***** Task data *****
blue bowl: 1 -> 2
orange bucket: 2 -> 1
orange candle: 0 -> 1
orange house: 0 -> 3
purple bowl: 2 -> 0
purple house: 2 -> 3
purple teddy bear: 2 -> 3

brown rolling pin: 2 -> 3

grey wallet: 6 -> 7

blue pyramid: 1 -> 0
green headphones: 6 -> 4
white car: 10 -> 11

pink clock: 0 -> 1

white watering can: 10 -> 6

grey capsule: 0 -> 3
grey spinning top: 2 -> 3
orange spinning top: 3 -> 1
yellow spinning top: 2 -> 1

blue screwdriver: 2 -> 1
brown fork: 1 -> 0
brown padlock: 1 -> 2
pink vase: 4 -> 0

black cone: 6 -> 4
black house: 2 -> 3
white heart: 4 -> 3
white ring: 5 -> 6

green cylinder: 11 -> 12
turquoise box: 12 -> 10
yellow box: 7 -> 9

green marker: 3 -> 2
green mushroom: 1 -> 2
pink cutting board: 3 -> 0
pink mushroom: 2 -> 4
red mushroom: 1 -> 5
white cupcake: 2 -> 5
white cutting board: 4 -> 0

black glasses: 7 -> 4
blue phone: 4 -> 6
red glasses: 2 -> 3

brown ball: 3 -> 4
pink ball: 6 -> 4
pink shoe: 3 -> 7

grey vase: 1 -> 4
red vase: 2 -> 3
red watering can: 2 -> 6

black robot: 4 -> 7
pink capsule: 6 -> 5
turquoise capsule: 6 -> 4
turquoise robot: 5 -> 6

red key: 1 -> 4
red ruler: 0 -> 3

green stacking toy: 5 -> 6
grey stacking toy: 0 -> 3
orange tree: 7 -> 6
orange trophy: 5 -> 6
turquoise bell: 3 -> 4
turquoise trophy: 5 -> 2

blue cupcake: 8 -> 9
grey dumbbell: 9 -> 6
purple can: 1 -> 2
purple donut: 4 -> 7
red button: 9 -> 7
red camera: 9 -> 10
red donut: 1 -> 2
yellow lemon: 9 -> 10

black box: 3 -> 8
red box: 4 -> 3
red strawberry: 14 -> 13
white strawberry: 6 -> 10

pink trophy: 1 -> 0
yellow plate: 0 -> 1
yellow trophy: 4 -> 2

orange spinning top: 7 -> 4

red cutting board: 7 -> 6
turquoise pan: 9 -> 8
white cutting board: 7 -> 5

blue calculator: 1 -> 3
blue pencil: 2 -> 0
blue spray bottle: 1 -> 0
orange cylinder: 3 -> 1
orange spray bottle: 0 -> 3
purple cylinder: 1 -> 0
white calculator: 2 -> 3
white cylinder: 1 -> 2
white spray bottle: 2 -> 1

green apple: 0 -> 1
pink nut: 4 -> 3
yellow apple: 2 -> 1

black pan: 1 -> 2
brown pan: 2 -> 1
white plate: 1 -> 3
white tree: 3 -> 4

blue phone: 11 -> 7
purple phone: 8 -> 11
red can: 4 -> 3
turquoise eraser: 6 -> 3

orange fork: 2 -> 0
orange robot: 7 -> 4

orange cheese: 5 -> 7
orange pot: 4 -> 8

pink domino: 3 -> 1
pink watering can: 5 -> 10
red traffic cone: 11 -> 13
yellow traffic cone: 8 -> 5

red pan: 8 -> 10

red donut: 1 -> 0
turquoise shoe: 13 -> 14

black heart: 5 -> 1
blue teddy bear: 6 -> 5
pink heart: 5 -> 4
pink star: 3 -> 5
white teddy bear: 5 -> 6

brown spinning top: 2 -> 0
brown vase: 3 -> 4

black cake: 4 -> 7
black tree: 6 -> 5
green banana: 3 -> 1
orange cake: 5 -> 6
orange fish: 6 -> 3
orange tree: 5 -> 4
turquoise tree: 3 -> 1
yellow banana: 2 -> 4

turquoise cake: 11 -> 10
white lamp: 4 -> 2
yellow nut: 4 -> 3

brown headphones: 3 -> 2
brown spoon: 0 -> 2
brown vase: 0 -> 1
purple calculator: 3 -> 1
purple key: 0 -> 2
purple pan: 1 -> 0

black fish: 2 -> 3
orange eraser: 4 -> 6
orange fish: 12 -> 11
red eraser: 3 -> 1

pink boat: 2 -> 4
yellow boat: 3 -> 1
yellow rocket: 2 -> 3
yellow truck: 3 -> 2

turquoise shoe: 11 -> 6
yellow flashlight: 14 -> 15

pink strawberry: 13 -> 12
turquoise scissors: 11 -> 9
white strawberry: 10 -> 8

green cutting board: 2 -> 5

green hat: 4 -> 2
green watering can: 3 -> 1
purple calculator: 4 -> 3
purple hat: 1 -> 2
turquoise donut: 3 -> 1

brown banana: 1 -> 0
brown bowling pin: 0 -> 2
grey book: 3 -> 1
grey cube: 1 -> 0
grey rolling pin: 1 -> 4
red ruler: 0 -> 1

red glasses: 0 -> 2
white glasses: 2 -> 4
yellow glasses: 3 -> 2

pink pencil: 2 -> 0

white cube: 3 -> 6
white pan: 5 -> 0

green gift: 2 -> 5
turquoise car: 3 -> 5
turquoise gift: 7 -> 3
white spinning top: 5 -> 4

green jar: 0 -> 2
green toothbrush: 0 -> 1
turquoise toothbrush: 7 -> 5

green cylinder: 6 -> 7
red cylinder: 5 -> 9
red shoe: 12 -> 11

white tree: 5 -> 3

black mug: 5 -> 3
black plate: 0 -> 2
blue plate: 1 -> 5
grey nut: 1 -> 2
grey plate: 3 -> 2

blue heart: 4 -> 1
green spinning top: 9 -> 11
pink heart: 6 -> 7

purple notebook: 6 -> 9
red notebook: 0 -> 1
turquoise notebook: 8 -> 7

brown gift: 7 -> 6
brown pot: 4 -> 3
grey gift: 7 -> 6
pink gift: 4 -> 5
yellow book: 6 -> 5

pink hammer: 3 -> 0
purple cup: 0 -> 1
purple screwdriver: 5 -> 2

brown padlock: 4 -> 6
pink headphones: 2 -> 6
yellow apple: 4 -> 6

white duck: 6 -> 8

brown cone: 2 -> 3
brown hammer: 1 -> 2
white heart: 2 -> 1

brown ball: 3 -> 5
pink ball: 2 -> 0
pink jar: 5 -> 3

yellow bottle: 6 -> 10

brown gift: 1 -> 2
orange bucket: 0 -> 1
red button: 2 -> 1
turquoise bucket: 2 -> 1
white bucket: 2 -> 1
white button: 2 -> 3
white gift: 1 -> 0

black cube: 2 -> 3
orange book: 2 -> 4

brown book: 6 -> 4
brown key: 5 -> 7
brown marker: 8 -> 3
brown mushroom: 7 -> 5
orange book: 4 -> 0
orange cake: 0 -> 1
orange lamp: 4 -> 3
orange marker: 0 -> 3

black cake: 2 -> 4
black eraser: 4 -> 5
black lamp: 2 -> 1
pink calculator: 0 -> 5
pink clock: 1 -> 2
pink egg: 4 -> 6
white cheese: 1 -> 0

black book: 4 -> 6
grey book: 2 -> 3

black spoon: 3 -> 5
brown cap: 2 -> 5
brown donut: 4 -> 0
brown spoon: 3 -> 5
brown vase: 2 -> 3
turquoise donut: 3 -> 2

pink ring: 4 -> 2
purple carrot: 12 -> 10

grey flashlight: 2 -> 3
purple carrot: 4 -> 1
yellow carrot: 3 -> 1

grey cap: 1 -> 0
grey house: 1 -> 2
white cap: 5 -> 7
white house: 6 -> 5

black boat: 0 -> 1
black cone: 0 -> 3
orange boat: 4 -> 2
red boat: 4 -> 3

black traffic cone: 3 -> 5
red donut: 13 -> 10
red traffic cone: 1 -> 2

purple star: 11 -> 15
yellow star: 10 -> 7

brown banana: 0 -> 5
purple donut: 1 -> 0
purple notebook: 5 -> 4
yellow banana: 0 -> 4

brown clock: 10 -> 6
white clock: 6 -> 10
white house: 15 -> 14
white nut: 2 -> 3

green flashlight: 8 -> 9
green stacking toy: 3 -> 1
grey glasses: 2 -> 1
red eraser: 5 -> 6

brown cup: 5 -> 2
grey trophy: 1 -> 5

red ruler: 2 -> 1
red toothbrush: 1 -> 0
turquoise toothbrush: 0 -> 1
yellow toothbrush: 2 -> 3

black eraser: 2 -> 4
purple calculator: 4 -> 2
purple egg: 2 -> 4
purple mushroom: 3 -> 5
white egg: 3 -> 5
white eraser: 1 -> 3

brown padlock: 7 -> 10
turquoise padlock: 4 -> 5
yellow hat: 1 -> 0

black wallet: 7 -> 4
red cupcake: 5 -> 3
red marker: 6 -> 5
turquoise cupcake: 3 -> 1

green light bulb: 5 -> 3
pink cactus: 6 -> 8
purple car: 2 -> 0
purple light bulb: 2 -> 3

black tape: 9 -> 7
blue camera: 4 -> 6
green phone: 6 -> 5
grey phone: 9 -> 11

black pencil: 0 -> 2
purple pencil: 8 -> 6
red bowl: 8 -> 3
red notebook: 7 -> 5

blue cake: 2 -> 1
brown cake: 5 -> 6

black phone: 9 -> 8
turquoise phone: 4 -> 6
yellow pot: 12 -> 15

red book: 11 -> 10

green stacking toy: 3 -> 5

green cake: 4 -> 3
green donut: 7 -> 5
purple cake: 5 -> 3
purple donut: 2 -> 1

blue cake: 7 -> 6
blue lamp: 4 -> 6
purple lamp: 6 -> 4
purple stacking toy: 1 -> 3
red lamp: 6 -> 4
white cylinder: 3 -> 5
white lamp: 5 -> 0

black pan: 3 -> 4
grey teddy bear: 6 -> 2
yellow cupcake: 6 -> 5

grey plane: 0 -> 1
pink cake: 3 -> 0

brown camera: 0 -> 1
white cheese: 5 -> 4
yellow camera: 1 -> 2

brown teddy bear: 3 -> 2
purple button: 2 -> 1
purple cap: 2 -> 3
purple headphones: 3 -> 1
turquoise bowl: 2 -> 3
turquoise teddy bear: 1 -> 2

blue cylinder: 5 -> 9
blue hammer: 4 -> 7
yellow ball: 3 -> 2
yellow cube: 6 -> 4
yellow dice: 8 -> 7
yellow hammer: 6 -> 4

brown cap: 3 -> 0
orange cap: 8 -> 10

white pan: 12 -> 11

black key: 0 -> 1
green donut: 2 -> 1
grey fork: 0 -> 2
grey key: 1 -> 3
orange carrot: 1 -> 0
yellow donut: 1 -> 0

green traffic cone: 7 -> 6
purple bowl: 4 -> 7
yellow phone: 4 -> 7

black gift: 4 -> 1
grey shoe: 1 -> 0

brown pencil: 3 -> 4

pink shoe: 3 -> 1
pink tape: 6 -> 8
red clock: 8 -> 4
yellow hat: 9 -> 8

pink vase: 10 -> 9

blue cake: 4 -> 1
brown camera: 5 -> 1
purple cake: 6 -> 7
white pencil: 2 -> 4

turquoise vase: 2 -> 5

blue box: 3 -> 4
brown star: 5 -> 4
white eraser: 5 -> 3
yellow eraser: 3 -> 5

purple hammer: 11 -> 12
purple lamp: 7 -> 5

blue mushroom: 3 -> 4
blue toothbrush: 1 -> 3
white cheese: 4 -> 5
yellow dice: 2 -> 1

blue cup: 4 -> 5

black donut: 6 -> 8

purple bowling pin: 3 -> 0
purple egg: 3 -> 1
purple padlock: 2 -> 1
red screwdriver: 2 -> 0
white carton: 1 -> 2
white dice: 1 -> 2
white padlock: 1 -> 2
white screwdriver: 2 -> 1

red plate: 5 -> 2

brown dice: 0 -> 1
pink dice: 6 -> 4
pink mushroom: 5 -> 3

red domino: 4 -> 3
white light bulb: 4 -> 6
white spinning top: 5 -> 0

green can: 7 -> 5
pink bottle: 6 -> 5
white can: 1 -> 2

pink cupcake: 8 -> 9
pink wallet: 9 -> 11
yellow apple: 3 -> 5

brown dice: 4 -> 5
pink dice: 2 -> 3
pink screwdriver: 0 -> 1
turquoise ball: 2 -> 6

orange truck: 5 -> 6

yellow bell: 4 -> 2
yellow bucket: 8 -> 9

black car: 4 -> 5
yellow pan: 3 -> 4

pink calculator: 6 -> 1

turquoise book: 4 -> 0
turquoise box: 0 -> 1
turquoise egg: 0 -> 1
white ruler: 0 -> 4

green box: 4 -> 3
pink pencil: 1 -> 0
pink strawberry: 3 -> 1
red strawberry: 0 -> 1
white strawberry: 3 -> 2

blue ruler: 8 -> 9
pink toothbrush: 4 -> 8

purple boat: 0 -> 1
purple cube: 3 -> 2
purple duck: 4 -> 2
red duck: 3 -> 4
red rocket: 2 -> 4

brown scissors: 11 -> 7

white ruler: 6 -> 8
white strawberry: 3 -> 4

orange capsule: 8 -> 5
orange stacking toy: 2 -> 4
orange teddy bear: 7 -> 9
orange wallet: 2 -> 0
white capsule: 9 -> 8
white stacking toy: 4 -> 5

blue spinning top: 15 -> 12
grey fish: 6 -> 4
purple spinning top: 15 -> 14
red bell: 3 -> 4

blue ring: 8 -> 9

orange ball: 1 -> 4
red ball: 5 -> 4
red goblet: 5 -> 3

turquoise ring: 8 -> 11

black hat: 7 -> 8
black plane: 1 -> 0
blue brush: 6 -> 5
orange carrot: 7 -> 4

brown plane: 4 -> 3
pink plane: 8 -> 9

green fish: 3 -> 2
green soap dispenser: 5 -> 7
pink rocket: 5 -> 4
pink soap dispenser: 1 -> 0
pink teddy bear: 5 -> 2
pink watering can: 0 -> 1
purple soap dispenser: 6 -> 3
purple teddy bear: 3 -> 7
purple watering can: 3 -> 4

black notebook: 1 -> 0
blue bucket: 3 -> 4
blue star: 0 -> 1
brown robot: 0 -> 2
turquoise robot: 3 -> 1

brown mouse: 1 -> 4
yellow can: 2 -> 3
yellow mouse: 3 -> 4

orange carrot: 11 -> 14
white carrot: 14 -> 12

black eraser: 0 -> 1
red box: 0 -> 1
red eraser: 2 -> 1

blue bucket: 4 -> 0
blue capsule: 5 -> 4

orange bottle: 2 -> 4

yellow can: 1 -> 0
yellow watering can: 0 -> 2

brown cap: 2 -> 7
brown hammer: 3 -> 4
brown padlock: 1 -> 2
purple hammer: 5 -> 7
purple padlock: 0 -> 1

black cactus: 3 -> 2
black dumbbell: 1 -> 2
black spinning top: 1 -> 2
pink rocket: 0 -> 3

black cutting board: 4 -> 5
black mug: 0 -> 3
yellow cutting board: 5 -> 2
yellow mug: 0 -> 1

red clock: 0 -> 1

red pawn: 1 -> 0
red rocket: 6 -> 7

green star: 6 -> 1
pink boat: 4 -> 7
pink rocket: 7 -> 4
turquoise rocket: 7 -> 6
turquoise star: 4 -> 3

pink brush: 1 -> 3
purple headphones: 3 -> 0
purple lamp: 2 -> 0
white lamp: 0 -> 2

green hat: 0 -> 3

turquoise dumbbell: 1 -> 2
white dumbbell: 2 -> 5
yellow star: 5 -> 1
*****
Task description
Copy all lines in the listing above where the string "board" appears.

Task response
pink cutting board: 3 -> 0
white cutting board: 4 -> 0
red cutting board: 7 -> 6
white cutting board: 7 -> 5
green cutting board: 2 -> 5
black cutting board: 4 -> 5
yellow cutting board: 5 -> 2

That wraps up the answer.